(Aim):
Rewrite the listing from the line containing "Output the [x, y]" through the end of the listing, replacing "center" with "midpoint" and leaving everything else unchanged.

(Material):
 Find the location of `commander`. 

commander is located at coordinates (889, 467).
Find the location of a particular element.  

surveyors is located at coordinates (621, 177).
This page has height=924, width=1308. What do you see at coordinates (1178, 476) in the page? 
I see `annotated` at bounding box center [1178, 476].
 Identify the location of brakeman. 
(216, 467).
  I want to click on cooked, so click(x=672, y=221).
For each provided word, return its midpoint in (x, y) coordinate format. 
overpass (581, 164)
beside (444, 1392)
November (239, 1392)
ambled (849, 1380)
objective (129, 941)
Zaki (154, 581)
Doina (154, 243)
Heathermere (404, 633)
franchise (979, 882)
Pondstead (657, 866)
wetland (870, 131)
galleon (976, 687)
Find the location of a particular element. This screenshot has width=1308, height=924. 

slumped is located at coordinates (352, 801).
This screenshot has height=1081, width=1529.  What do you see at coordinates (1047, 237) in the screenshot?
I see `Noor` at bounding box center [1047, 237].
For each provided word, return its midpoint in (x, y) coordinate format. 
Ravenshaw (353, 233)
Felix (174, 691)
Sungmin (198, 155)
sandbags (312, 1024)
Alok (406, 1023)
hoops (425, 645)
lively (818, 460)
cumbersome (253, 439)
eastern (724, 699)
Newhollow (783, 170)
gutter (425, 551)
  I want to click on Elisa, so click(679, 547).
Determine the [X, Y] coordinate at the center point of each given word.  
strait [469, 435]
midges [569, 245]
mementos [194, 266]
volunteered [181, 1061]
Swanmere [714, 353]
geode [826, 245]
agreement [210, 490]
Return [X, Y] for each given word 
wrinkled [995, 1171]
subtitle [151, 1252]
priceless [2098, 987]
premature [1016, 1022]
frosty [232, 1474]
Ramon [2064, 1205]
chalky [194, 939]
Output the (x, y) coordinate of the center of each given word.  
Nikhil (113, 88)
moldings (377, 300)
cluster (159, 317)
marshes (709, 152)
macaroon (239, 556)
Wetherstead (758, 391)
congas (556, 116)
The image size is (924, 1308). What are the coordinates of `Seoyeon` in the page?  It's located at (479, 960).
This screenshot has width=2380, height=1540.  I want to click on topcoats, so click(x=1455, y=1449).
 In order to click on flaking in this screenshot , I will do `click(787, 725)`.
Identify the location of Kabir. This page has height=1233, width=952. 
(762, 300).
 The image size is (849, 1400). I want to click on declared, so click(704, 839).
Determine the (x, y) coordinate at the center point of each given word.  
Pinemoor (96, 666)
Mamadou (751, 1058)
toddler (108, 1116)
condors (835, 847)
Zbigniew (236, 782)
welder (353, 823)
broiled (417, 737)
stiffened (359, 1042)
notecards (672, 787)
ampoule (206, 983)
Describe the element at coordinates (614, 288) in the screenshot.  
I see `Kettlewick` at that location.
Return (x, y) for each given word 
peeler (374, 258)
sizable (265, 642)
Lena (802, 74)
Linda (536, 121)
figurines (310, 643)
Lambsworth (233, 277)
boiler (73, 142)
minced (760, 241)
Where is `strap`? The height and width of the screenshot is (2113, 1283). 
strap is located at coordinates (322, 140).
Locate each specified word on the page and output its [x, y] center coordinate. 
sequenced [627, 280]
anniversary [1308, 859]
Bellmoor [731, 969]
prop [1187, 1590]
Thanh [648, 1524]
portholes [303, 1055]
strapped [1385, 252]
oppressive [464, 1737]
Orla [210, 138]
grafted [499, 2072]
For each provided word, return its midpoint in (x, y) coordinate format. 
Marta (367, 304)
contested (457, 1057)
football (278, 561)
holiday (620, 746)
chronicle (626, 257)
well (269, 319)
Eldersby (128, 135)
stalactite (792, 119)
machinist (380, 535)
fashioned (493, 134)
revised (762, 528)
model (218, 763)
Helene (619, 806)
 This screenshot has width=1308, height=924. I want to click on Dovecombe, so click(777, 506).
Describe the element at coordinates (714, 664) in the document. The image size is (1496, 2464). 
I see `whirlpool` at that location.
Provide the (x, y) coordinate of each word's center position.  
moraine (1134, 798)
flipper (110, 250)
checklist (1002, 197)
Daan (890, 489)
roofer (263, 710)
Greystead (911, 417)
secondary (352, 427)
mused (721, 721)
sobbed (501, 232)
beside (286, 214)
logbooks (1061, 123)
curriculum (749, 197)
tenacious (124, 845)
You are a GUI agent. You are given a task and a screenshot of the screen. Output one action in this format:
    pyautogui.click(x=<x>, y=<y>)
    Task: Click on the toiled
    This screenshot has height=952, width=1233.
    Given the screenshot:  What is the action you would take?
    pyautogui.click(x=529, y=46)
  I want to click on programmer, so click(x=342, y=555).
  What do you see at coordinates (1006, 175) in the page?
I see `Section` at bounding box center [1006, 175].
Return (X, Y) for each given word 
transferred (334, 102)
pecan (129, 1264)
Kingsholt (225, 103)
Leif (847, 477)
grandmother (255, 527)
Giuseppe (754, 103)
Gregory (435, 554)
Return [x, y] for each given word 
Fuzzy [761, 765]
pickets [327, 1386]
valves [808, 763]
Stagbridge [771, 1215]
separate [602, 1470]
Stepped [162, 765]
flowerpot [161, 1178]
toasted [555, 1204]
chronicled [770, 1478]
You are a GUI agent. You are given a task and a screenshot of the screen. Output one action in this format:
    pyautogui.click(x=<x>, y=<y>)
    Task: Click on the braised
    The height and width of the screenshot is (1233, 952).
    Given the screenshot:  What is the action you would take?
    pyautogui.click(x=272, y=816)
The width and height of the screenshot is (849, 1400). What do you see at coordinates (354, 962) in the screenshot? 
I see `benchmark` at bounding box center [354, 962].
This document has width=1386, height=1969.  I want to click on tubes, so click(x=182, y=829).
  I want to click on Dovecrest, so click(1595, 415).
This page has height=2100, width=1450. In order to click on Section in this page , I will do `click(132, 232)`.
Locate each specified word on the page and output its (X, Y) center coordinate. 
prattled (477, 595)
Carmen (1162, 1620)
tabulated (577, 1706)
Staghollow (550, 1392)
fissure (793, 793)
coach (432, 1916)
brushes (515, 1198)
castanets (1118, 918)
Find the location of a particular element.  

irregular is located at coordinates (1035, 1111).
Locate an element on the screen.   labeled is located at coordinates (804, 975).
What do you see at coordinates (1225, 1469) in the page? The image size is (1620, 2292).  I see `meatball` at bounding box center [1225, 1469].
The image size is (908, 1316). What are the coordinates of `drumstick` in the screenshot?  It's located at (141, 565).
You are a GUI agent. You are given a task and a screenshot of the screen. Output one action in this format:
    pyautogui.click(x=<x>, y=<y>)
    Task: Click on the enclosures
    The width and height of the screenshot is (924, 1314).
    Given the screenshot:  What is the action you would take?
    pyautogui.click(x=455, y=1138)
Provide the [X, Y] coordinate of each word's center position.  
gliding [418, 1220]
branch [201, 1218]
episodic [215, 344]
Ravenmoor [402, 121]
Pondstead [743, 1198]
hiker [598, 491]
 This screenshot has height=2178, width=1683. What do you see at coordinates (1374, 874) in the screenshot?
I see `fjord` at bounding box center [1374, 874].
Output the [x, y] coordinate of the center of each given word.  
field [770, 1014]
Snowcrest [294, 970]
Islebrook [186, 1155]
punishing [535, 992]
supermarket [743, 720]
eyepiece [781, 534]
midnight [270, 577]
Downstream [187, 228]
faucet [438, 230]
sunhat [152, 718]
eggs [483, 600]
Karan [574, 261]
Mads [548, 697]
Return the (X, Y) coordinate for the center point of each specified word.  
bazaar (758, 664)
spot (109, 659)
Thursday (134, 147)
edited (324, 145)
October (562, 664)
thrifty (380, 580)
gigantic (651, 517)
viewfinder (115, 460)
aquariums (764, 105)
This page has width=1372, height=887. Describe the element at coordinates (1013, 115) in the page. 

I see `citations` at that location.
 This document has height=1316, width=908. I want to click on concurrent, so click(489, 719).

(Reply to the exercise):
Output the [x, y] coordinate of the midpoint of each given word.  
field [770, 1014]
Snowcrest [294, 970]
Islebrook [186, 1155]
punishing [535, 992]
supermarket [743, 720]
eyepiece [781, 534]
midnight [270, 577]
Downstream [187, 228]
faucet [438, 230]
sunhat [152, 718]
eggs [483, 600]
Karan [574, 261]
Mads [548, 697]
Return the (X, Y) coordinate for the midpoint point of each specified word.  
bazaar (758, 664)
spot (109, 659)
Thursday (134, 147)
edited (324, 145)
October (562, 664)
thrifty (380, 580)
gigantic (651, 517)
viewfinder (115, 460)
aquariums (764, 105)
This page has width=1372, height=887. Describe the element at coordinates (1013, 115) in the page. 

I see `citations` at that location.
 This document has height=1316, width=908. I want to click on concurrent, so click(489, 719).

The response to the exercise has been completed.